**Required work**
Your answer should be only the lines below from the one with "R12: none -> 3.6k (GND, U3/PA4)" to the one with "R6: 33k (N005, N013) -> 2.2k (N005, N013)", repeated exactly, ends included.

=======

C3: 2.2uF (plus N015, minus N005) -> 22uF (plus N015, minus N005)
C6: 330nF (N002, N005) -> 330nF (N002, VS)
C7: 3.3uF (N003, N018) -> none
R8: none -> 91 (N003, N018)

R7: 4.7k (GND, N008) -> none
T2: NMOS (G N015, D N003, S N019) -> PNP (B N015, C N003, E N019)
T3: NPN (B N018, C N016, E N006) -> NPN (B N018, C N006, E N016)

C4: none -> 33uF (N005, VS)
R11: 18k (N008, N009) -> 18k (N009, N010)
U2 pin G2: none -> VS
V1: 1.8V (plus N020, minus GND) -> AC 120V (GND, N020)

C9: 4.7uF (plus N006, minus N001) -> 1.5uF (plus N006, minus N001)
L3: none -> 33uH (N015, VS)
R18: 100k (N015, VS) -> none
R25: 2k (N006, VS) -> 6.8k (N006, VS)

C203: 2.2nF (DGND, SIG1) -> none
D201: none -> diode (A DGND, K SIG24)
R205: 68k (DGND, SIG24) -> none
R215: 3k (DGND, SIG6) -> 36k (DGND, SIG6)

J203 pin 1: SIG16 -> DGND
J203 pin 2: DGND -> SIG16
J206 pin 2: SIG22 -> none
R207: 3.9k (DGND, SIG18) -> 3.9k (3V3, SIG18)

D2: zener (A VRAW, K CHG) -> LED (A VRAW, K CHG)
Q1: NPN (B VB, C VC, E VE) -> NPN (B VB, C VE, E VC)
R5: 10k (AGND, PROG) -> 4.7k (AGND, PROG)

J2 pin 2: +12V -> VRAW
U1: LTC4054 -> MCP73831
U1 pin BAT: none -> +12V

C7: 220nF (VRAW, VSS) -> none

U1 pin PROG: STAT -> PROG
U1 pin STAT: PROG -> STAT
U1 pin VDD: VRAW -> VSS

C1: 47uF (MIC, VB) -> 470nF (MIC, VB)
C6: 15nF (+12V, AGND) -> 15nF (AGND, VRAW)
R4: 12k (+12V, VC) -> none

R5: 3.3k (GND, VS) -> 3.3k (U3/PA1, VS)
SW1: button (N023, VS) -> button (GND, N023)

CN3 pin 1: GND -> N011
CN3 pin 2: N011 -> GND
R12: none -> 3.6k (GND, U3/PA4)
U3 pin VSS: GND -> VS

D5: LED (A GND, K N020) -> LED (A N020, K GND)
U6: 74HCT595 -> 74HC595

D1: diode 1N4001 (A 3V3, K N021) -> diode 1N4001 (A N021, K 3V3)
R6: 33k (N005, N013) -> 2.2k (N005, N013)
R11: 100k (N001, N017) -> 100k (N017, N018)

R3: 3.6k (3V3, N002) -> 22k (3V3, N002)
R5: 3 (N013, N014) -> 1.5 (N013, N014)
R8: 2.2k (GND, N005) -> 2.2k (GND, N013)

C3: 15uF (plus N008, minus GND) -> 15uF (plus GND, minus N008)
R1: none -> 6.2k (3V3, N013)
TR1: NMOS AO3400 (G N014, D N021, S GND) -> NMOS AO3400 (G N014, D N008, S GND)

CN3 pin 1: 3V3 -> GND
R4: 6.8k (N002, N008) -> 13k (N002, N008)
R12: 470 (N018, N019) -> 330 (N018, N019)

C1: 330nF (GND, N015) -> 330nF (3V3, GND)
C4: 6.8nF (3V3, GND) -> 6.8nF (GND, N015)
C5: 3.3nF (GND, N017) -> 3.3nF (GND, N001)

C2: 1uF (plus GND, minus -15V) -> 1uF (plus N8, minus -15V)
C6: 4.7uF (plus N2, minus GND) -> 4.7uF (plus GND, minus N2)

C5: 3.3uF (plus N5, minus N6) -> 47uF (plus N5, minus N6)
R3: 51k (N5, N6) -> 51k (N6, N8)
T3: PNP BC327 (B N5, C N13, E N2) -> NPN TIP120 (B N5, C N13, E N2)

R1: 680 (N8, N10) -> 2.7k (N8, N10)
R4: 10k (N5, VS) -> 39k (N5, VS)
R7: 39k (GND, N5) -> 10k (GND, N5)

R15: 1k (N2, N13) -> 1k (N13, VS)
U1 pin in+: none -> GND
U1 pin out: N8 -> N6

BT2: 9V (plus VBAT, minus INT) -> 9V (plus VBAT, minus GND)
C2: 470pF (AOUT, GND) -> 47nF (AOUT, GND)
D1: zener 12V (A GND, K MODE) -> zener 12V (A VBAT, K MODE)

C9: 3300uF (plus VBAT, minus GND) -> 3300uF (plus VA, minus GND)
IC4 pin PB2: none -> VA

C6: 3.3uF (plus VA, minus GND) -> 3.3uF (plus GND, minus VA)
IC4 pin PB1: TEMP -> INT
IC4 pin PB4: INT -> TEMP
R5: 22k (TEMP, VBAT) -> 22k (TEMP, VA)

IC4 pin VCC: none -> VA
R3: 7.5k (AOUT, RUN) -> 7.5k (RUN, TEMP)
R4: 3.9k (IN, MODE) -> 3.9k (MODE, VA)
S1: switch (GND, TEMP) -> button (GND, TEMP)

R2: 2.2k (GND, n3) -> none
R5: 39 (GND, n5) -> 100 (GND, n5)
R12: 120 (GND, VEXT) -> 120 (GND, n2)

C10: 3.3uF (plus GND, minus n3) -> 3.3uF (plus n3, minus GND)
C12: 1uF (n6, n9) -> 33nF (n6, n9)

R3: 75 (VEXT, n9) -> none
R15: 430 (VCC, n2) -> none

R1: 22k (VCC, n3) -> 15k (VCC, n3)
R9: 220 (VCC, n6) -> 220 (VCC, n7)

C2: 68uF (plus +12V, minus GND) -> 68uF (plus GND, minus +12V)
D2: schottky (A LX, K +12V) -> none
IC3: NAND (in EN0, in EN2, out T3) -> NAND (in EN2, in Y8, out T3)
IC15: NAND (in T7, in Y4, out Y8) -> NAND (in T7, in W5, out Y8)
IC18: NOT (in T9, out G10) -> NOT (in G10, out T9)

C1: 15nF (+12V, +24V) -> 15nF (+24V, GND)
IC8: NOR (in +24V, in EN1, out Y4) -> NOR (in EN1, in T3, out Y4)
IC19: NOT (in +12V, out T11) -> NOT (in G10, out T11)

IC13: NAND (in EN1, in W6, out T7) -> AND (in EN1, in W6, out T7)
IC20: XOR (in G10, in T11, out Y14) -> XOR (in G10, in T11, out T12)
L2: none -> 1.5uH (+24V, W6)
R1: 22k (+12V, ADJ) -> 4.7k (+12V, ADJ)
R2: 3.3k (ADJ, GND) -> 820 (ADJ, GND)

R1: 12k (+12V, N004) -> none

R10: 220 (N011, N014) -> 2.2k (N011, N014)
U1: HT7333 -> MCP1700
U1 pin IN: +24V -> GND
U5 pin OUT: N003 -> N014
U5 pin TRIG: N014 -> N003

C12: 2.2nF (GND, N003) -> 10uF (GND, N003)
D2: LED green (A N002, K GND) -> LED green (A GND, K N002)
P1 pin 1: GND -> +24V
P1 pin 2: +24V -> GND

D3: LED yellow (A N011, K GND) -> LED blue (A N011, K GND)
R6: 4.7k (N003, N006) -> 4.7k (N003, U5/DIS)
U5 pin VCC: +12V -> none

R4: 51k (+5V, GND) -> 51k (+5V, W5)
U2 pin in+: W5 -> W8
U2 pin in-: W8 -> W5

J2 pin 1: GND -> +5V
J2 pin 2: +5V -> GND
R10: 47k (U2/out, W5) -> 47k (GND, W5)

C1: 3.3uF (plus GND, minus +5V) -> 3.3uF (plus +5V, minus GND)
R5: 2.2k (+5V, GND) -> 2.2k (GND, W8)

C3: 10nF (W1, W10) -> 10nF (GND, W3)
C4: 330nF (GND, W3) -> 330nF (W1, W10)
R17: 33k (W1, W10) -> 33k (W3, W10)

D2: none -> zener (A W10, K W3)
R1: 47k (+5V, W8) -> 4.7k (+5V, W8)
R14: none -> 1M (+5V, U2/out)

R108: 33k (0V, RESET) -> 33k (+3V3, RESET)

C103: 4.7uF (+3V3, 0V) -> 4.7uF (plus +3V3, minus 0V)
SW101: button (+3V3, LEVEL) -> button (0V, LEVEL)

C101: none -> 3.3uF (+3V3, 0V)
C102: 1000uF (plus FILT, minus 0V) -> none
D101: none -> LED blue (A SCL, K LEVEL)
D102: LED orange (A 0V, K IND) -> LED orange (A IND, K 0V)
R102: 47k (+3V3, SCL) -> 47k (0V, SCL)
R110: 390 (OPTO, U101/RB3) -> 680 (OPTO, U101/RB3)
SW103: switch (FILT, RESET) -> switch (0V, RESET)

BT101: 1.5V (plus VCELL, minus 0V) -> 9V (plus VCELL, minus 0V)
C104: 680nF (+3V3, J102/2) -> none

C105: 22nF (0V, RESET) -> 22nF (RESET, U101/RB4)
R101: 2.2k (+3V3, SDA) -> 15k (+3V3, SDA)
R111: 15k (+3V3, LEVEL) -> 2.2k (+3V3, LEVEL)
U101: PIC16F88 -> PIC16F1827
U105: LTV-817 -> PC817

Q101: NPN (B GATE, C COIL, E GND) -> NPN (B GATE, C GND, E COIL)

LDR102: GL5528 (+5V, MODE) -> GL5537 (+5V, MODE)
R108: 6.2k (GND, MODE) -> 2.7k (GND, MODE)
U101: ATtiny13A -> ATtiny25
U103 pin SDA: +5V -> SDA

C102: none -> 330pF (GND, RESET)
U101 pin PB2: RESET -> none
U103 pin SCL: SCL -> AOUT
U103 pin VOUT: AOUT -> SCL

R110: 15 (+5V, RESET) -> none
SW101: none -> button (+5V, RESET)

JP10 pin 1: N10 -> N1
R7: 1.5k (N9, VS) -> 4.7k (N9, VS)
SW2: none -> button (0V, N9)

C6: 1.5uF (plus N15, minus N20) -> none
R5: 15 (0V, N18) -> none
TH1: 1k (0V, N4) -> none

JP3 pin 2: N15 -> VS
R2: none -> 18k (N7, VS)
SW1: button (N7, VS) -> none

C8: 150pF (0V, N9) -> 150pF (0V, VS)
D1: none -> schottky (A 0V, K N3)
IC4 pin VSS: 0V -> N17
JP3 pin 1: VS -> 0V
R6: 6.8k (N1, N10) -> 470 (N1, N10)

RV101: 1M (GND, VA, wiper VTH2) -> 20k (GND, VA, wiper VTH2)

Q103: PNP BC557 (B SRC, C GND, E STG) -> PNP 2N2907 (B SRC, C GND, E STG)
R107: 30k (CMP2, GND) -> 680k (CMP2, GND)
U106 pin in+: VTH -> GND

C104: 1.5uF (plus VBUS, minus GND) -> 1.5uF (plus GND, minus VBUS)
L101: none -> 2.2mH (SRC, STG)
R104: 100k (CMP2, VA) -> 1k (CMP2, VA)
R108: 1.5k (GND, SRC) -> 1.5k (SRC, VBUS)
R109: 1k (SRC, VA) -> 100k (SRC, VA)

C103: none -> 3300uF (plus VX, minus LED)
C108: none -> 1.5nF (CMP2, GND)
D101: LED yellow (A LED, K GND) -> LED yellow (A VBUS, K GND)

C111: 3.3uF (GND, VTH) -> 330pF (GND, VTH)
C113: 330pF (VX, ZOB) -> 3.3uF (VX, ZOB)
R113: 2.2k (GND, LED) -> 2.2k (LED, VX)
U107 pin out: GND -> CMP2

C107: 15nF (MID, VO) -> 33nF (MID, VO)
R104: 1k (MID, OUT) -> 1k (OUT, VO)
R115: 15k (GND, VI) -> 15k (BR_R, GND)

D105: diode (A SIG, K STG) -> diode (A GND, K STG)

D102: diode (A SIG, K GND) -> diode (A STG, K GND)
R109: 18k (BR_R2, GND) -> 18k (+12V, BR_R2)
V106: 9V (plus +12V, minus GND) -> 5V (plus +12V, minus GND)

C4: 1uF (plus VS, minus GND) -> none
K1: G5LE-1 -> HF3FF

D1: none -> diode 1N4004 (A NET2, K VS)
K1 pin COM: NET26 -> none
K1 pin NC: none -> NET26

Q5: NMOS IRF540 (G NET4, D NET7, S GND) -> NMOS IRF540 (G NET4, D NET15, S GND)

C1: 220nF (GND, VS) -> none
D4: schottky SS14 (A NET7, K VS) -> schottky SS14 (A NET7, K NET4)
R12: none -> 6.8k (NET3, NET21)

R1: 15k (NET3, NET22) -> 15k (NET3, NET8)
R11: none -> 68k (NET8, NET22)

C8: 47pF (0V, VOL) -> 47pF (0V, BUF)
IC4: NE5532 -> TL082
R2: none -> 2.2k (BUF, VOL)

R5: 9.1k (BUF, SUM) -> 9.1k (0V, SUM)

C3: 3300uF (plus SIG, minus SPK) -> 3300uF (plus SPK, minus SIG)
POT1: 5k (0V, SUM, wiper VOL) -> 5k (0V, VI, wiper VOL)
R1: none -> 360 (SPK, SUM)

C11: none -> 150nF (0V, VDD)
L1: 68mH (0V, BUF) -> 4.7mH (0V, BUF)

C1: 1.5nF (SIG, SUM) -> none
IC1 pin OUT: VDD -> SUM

=======

**Written answer**
R12: none -> 3.6k (GND, U3/PA4)
U3 pin VSS: GND -> VS

D5: LED (A GND, K N020) -> LED (A N020, K GND)
U6: 74HCT595 -> 74HC595

D1: diode 1N4001 (A 3V3, K N021) -> diode 1N4001 (A N021, K 3V3)
R6: 33k (N005, N013) -> 2.2k (N005, N013)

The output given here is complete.